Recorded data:
=-=-=-=-=

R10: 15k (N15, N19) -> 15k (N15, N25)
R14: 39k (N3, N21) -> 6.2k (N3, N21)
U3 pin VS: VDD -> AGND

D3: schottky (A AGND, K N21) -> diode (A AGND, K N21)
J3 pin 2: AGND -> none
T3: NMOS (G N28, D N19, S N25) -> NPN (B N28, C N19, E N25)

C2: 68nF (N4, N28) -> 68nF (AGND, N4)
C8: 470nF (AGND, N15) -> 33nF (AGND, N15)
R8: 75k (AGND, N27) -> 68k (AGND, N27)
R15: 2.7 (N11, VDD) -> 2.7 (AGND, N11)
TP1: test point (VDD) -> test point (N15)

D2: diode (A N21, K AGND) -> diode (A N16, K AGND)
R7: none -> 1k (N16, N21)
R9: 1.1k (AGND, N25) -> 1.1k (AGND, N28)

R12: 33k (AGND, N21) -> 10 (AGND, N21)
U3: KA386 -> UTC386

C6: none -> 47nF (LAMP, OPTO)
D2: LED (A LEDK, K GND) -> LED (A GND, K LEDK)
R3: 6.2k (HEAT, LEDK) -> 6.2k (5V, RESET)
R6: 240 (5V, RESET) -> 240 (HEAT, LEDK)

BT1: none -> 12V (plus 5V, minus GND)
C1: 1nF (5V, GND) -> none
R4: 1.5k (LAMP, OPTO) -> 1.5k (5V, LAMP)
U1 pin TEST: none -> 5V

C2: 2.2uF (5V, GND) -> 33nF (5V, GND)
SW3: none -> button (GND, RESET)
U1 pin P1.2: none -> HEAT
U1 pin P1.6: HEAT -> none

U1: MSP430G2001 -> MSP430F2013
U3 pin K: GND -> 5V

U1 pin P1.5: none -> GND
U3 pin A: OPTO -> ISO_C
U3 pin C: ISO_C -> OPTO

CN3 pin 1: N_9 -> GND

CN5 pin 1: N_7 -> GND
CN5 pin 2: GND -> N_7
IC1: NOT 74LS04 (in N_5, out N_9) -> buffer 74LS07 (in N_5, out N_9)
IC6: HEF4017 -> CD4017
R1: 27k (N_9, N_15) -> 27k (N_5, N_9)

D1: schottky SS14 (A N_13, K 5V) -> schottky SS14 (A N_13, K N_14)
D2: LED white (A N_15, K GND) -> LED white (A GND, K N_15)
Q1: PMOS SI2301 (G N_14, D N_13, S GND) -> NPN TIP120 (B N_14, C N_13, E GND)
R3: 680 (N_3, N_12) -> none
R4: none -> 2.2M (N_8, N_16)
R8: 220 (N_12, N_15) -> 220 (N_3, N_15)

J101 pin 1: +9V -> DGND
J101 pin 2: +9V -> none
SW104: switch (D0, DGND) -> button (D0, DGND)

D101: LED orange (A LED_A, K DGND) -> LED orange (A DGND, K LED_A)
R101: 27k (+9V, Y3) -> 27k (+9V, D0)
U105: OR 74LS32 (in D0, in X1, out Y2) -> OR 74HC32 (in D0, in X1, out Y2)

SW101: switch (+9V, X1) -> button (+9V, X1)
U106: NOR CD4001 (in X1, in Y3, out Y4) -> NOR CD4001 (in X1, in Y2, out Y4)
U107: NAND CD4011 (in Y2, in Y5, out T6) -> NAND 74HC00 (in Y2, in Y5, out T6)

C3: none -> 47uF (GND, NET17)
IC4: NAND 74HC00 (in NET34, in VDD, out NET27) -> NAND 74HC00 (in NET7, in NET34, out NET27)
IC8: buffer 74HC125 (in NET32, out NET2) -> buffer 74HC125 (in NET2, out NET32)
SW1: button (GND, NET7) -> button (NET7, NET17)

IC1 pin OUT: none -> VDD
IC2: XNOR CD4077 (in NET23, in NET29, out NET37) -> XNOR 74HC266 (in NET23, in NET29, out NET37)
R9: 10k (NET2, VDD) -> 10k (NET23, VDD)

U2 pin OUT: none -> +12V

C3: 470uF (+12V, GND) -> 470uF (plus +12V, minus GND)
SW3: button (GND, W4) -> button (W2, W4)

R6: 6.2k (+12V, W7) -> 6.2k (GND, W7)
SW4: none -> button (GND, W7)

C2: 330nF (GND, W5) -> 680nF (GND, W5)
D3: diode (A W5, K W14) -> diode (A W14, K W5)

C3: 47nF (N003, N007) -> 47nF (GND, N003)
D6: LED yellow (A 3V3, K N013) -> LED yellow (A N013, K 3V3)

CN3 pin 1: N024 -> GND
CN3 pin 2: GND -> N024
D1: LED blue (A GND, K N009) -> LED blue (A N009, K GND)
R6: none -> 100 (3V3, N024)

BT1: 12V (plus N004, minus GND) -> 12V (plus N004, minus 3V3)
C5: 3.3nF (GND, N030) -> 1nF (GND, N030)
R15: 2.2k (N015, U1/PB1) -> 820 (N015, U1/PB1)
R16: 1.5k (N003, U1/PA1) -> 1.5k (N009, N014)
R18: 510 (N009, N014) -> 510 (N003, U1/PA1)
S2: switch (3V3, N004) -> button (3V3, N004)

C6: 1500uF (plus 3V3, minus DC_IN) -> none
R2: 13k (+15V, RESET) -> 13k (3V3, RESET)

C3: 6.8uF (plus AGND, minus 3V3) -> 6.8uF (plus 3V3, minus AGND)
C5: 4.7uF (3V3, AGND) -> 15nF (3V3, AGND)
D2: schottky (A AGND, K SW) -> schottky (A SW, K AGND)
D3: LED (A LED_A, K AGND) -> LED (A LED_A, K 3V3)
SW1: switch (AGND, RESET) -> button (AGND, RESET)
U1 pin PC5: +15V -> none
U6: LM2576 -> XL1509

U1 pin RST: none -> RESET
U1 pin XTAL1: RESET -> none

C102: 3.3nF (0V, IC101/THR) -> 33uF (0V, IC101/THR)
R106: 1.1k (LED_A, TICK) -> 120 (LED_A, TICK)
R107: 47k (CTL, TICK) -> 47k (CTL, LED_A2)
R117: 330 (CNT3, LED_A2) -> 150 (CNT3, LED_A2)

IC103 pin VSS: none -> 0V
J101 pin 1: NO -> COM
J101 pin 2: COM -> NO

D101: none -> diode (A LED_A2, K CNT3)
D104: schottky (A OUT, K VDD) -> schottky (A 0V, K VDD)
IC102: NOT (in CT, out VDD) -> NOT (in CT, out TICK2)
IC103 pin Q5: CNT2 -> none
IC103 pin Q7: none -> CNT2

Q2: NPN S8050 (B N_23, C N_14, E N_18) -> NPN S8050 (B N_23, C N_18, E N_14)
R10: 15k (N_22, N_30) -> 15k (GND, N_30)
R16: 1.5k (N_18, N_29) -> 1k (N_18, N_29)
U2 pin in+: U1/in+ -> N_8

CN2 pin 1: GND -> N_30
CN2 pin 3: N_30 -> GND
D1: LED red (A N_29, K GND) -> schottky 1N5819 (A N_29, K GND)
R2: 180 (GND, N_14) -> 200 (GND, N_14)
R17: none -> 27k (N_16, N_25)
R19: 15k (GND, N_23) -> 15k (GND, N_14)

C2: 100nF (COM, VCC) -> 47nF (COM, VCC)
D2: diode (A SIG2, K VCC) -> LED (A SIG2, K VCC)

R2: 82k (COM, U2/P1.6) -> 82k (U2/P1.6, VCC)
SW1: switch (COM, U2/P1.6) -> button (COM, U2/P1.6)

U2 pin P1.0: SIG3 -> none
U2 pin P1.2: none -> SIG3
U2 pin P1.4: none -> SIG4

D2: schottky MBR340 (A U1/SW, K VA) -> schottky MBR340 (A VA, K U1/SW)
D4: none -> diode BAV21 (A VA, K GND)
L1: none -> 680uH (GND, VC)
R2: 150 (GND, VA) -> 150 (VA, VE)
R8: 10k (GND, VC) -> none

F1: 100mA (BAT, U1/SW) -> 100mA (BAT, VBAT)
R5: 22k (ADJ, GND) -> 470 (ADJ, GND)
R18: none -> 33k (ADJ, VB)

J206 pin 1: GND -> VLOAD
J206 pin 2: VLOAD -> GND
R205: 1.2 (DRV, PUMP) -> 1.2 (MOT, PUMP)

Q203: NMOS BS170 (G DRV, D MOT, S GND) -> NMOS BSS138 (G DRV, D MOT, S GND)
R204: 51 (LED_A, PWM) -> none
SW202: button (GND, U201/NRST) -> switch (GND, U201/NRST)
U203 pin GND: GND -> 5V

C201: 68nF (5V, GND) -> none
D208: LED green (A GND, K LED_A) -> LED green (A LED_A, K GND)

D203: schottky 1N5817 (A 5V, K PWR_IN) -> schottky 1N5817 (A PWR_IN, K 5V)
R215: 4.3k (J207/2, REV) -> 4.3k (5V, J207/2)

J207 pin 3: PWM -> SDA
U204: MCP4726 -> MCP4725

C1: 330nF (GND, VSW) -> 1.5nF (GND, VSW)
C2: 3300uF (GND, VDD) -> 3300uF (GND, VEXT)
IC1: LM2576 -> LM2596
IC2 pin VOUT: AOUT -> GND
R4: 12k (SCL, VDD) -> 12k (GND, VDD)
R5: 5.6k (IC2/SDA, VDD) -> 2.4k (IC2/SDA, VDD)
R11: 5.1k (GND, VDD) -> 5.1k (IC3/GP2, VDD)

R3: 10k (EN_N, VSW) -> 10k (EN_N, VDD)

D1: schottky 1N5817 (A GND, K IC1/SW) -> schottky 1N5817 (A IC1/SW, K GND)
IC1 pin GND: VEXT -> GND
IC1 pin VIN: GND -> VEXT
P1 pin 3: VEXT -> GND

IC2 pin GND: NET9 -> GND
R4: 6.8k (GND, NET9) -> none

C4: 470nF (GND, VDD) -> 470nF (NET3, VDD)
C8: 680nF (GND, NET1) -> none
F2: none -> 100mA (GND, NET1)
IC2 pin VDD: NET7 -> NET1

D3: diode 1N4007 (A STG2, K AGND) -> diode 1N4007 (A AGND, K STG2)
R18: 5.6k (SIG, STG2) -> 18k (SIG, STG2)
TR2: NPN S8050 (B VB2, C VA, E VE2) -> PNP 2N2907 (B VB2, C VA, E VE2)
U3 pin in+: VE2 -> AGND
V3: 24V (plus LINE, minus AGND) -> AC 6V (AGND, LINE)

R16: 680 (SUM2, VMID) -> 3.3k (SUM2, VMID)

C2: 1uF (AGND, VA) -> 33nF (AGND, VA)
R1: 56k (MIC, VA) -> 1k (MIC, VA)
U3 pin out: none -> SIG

=-=-=-=-=

If a line in the records above contains "NAND", copy that line.

U107: NAND CD4011 (in Y2, in Y5, out T6) -> NAND 74HC00 (in Y2, in Y5, out T6)
IC4: NAND 74HC00 (in NET34, in VDD, out NET27) -> NAND 74HC00 (in NET7, in NET34, out NET27)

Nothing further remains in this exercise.